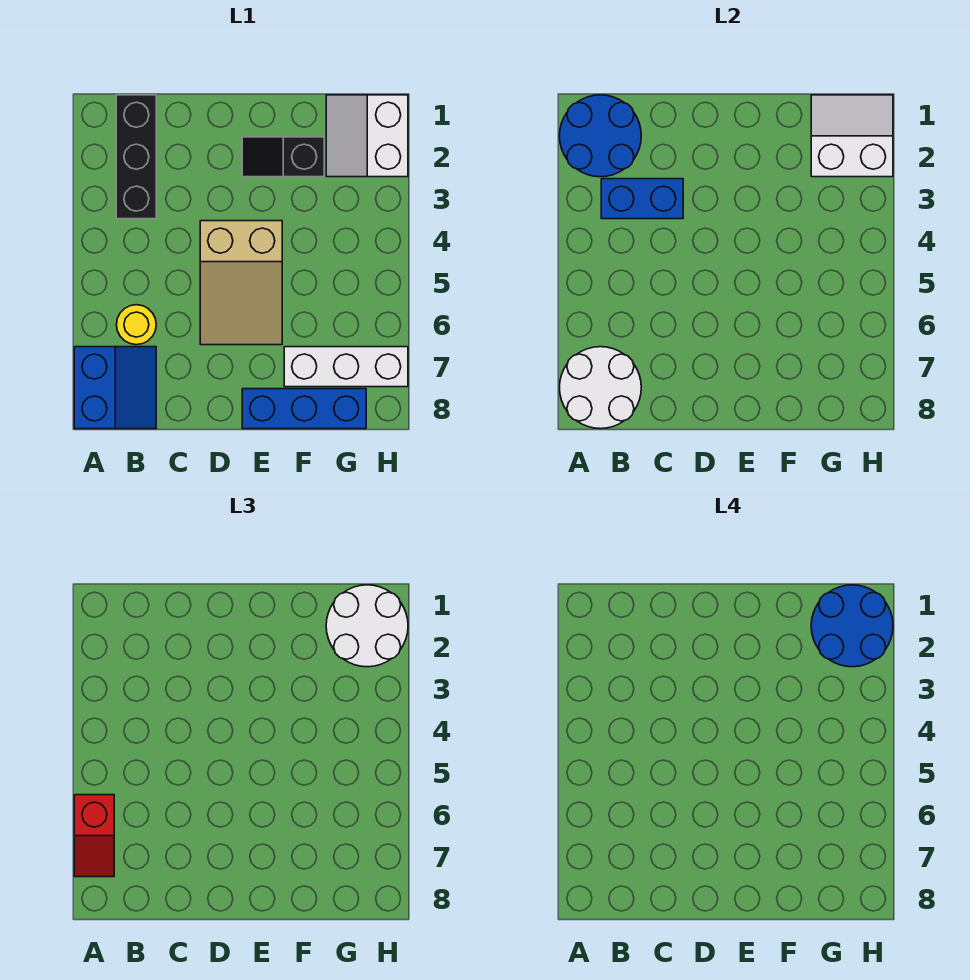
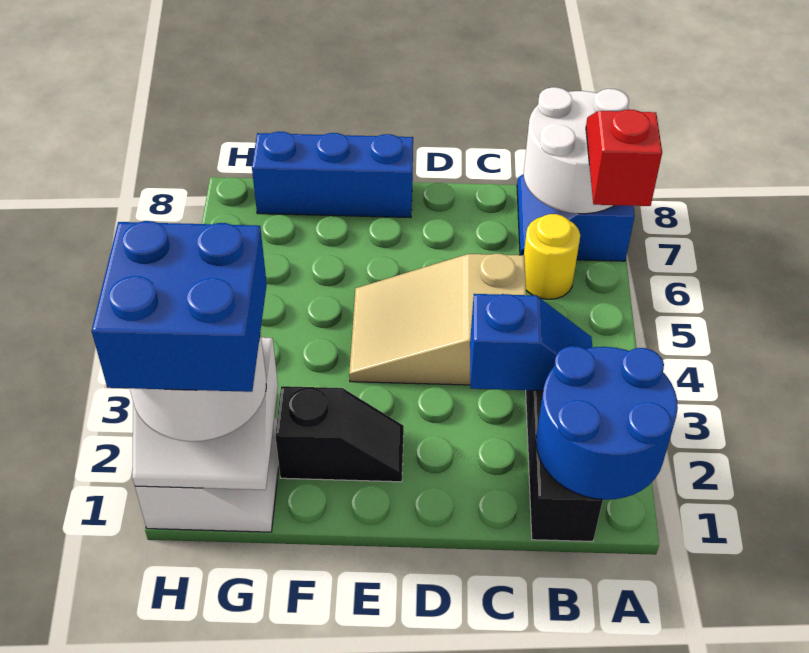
blue brick B3:C3 level 2 -> blue slope B3:C3 level 2 top C
tan slope D4:E6 level 1 top 4 -> tan slope C4:E5 level 1 top C
white brick F7:H7 level 1 -> none
blue round brick G1:H2 level 4 -> blue brick G1:H2 level 4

- **Problem**: Pull every line containing "slope" out of the data above.

- **Written response**:
blue brick B3:C3 level 2 -> blue slope B3:C3 level 2 top C
tan slope D4:E6 level 1 top 4 -> tan slope C4:E5 level 1 top C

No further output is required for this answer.